## Input material

================================

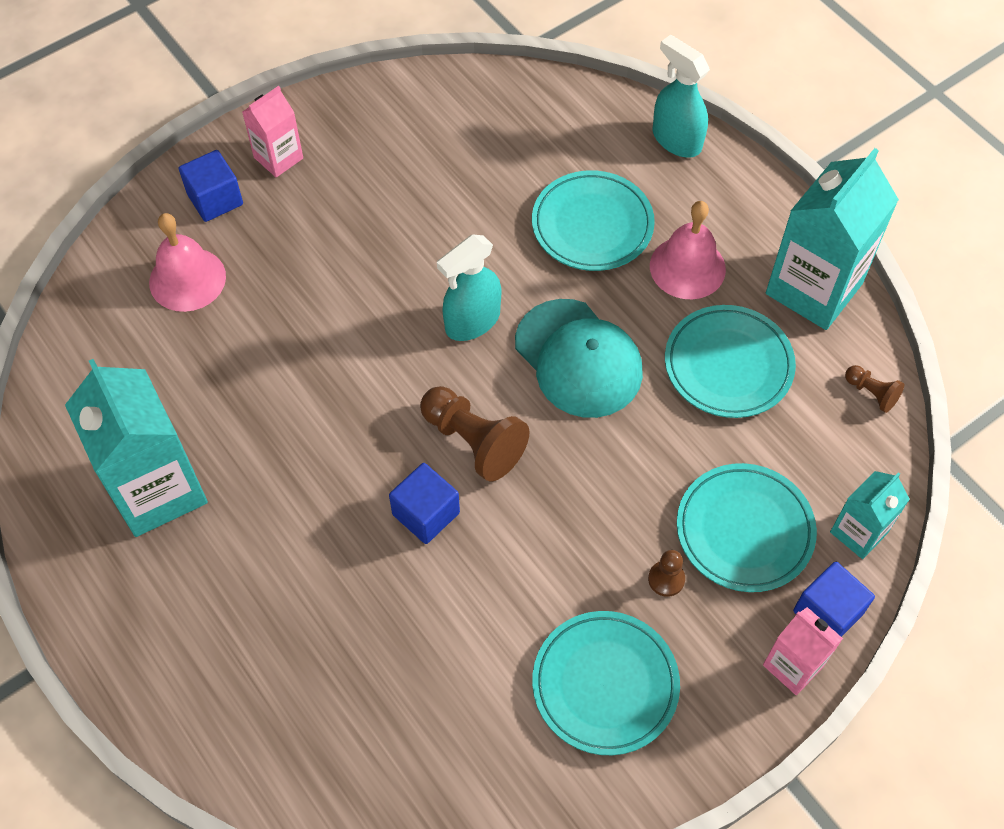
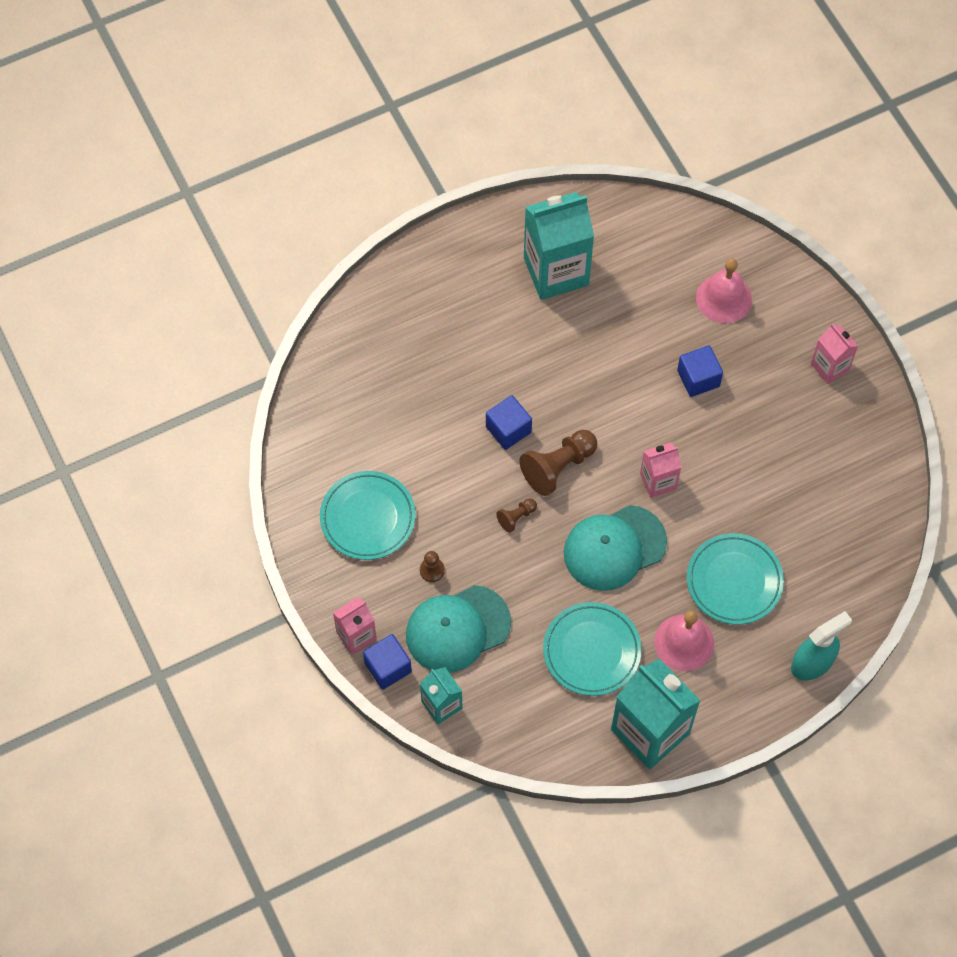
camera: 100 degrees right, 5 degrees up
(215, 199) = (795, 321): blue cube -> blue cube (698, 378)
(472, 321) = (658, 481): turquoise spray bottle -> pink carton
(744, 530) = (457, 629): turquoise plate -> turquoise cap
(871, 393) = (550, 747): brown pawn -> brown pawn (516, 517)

================================

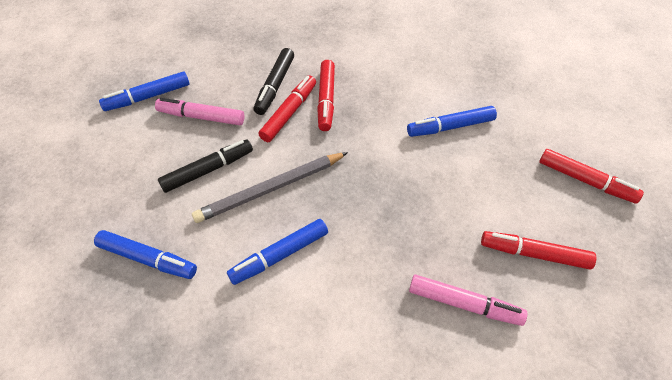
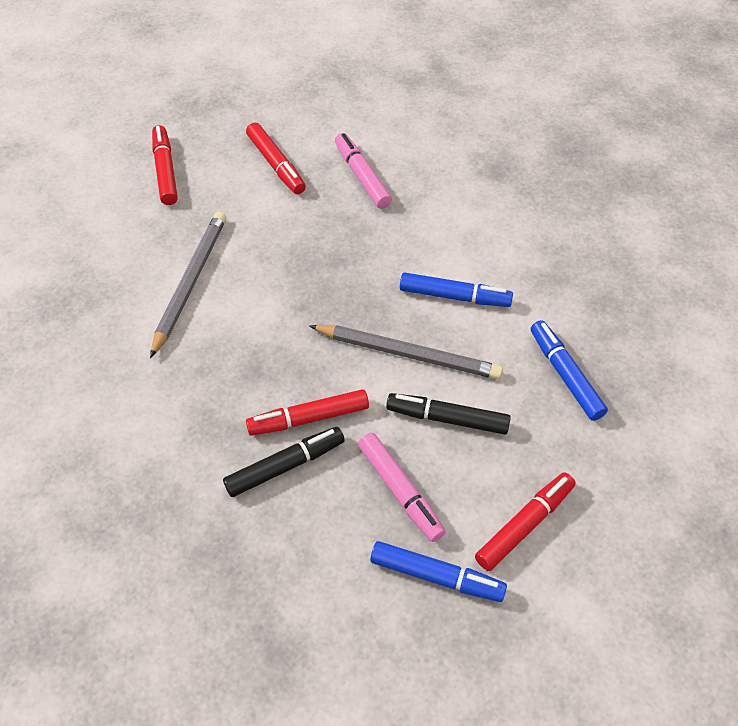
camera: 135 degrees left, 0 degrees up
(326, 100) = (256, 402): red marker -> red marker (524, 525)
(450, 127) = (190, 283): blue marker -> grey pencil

================================

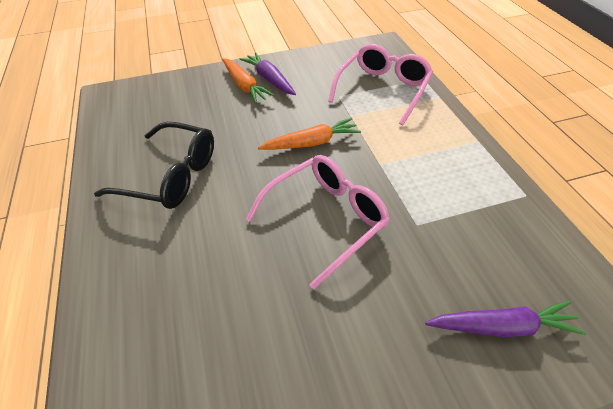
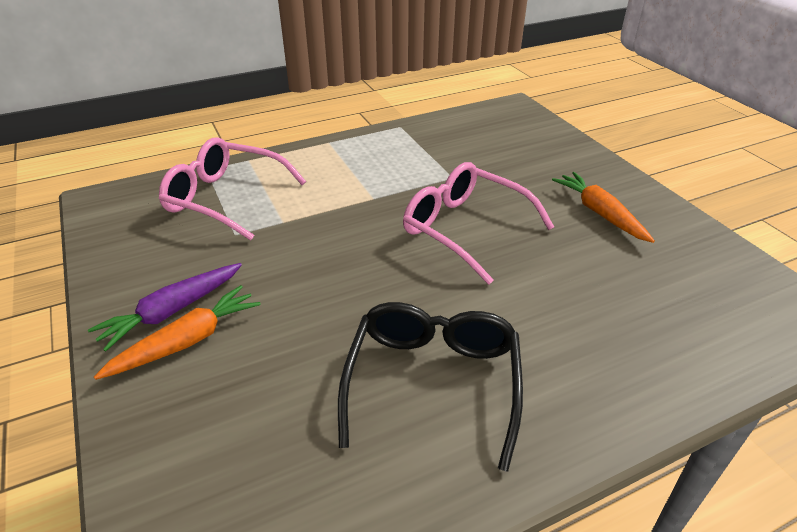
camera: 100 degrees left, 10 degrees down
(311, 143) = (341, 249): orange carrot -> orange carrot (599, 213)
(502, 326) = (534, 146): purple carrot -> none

================================

All the lines that hold the word "camera" must appear in the answer, copied from the records.

camera: 100 degrees right, 5 degrees up
camera: 135 degrees left, 0 degrees up
camera: 100 degrees left, 10 degrees down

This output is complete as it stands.